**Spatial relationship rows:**
--------------------
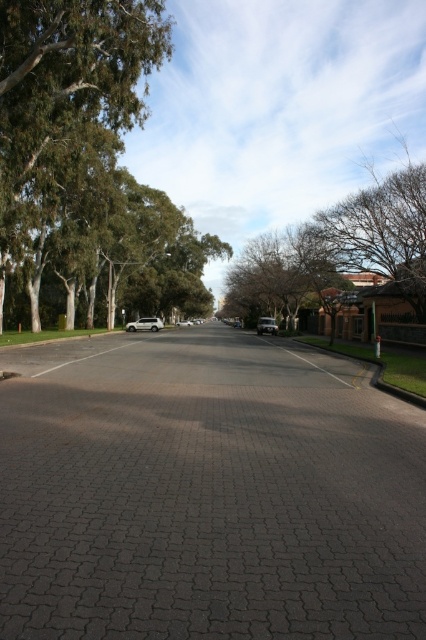
You are standing on the residential street and want to take a photo of both point (271,317) and point (236,323). Which point should you focus on first to ensure both are in clear view?

You should focus on point (271,317) first because it is closer to the camera than point (236,323). By focusing on the closer point, both points will be in clear view due to the depth of field.

You are standing on the residential street and want to cross the road safely. There are two metallic silver cars parked at the center of the road. The first is labeled as the silver metallic car at center, and the second is the metallic silver sedan at center. Given that the distance between them is 47.38 meters, can you walk between them without crossing the entire road?

The distance between the silver metallic car at center and the metallic silver sedan at center is 47.38 meters. Since this distance is quite large, you can walk between them without needing to cross the entire road, as there is sufficient space between the two vehicles.

You are standing at the center of the street and want to take a photo of the green leafy tree at upper left. Based on its coordinates, in which direction should you point your camera to capture it?

The green leafy tree at upper left is located at coordinates point (86, 168), which is in the upper left area of the image. Therefore, you should point your camera towards the upper left direction to capture it.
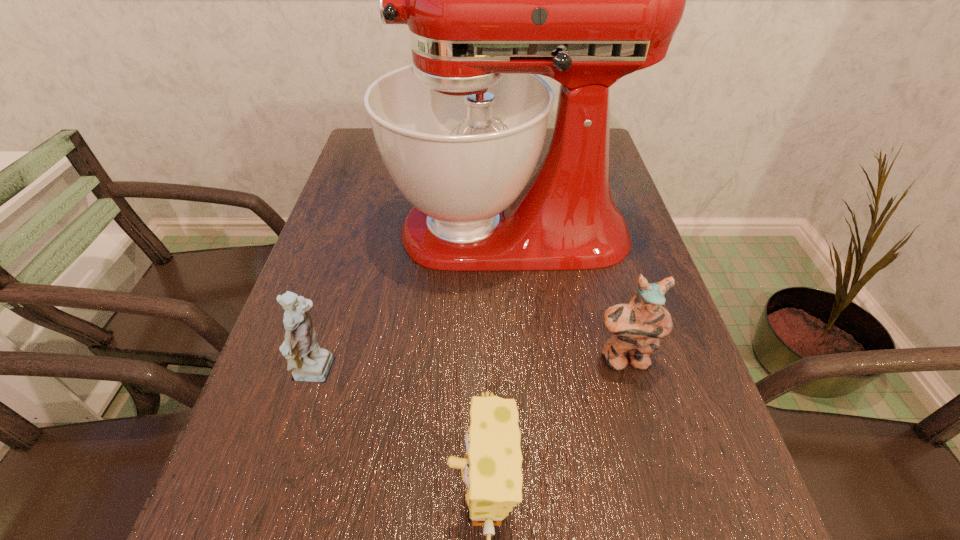
At what (x,y) coordinates should I click in order to perform the action: click on free space between the leftmost object and the right figurine. Please return your answer as a coordinate pair (x, y). The image size is (960, 540). Looking at the image, I should click on (470, 367).

Select which object is the third closest to the left figurine. Please provide its 2D coordinates. Your answer should be formatted as a tuple, i.e. [(x, y)], where the tuple contains the x and y coordinates of a point satisfying the conditions above.

[(637, 327)]

Locate an element on the screen. This screenshot has width=960, height=540. object that stands as the closest to the right figurine is located at coordinates click(492, 0).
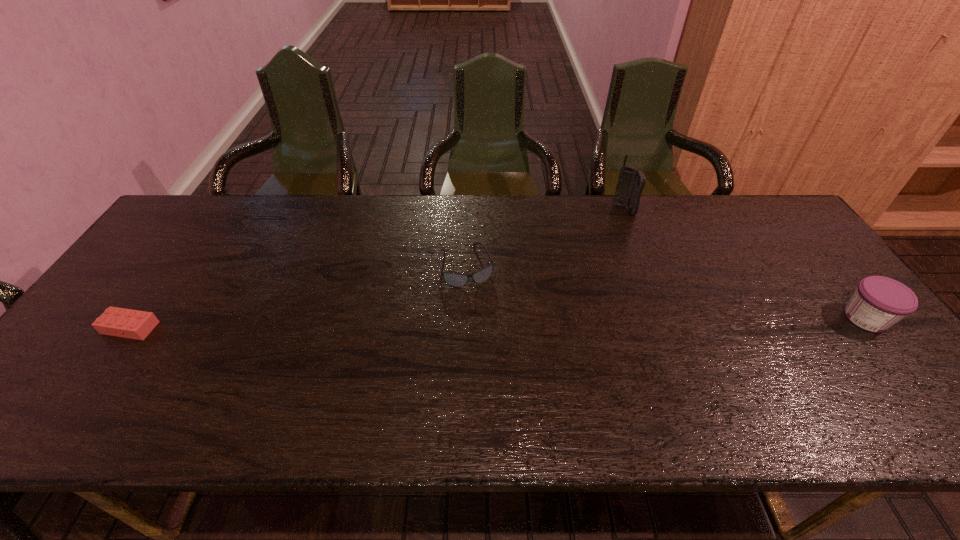
Where is `Lego`? Lego is located at coordinates (134, 324).

Locate an element on the screen. This screenshot has width=960, height=540. the shortest object is located at coordinates (134, 324).

Find the location of `jam`. jam is located at coordinates (878, 303).

At what (x,y) coordinates should I click in order to perform the action: click on the rightmost object. Please return your answer as a coordinate pair (x, y). Looking at the image, I should click on (878, 303).

In order to click on the third object from right to left in this screenshot , I will do `click(453, 279)`.

Find the location of a particular element. the third nearest object is located at coordinates (453, 279).

This screenshot has height=540, width=960. In order to click on the third object from left to right in this screenshot , I will do `click(631, 182)`.

The image size is (960, 540). Identify the location of the farthest object. (631, 182).

You are a GUI agent. You are given a task and a screenshot of the screen. Output one action in this format:
    pyautogui.click(x=<x>, y=<y>)
    Task: Click on the free space located on the back of the leftmost object
    The image size is (960, 540).
    Given the screenshot: What is the action you would take?
    pyautogui.click(x=202, y=228)

This screenshot has height=540, width=960. In order to click on free region located 0.080m on the lenses of the second object from left to right in this screenshot , I will do `click(479, 309)`.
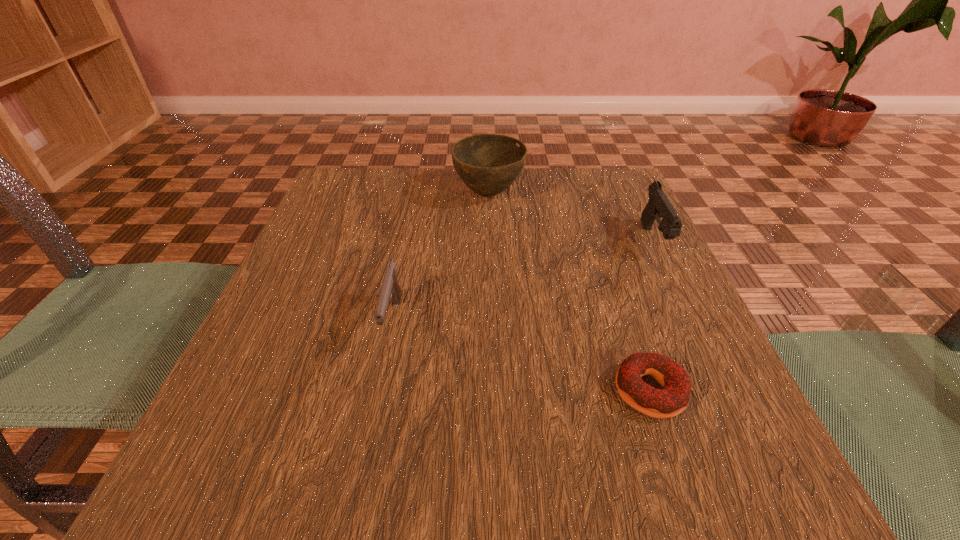
This screenshot has height=540, width=960. In the image, there is a desktop. Find the location of `vacant area at the right edge`. vacant area at the right edge is located at coordinates (594, 268).

Where is `free space at the far left corner of the desktop`? free space at the far left corner of the desktop is located at coordinates (378, 211).

Image resolution: width=960 pixels, height=540 pixels. I want to click on free spot between the farthest object and the taller pistol, so click(x=571, y=218).

Where is `vacant area that lies between the right pistol and the second shortest object`? The image size is (960, 540). vacant area that lies between the right pistol and the second shortest object is located at coordinates (523, 281).

You are a GUI agent. You are given a task and a screenshot of the screen. Output one action in this format:
    pyautogui.click(x=<x>, y=<y>)
    Task: Click on the vacant space in between the right pistol and the second object from left to right
    
    Given the screenshot: What is the action you would take?
    pyautogui.click(x=571, y=218)

Identify the location of vacant space in between the bowl and the rightmost object. The width and height of the screenshot is (960, 540). [571, 218].

What are the coordinates of `free space between the farthest object and the third tallest object` in the screenshot? It's located at (441, 258).

Image resolution: width=960 pixels, height=540 pixels. I want to click on vacant region between the second farthest object and the nearer pistol, so coord(523,281).

The width and height of the screenshot is (960, 540). I want to click on free space that is in between the bowl and the second farthest object, so click(x=571, y=218).

You are a GUI agent. You are given a task and a screenshot of the screen. Output one action in this format:
    pyautogui.click(x=<x>, y=<y>)
    Task: Click on the unoccupied area between the bowl and the shortest object
    The height and width of the screenshot is (540, 960).
    Given the screenshot: What is the action you would take?
    pyautogui.click(x=569, y=293)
--------------------
**Task instructions:** Give the lines from the one containing "coordinates (878, 303)." through the one containing "on (878, 303).", both included, as a numbered list, omitting blank lines.

**Output of the task:**
1. Find the location of `jam`. jam is located at coordinates (878, 303).
2. At what (x,y) coordinates should I click in order to perform the action: click on the rightmost object. Please return your answer as a coordinate pair (x, y). Looking at the image, I should click on (878, 303).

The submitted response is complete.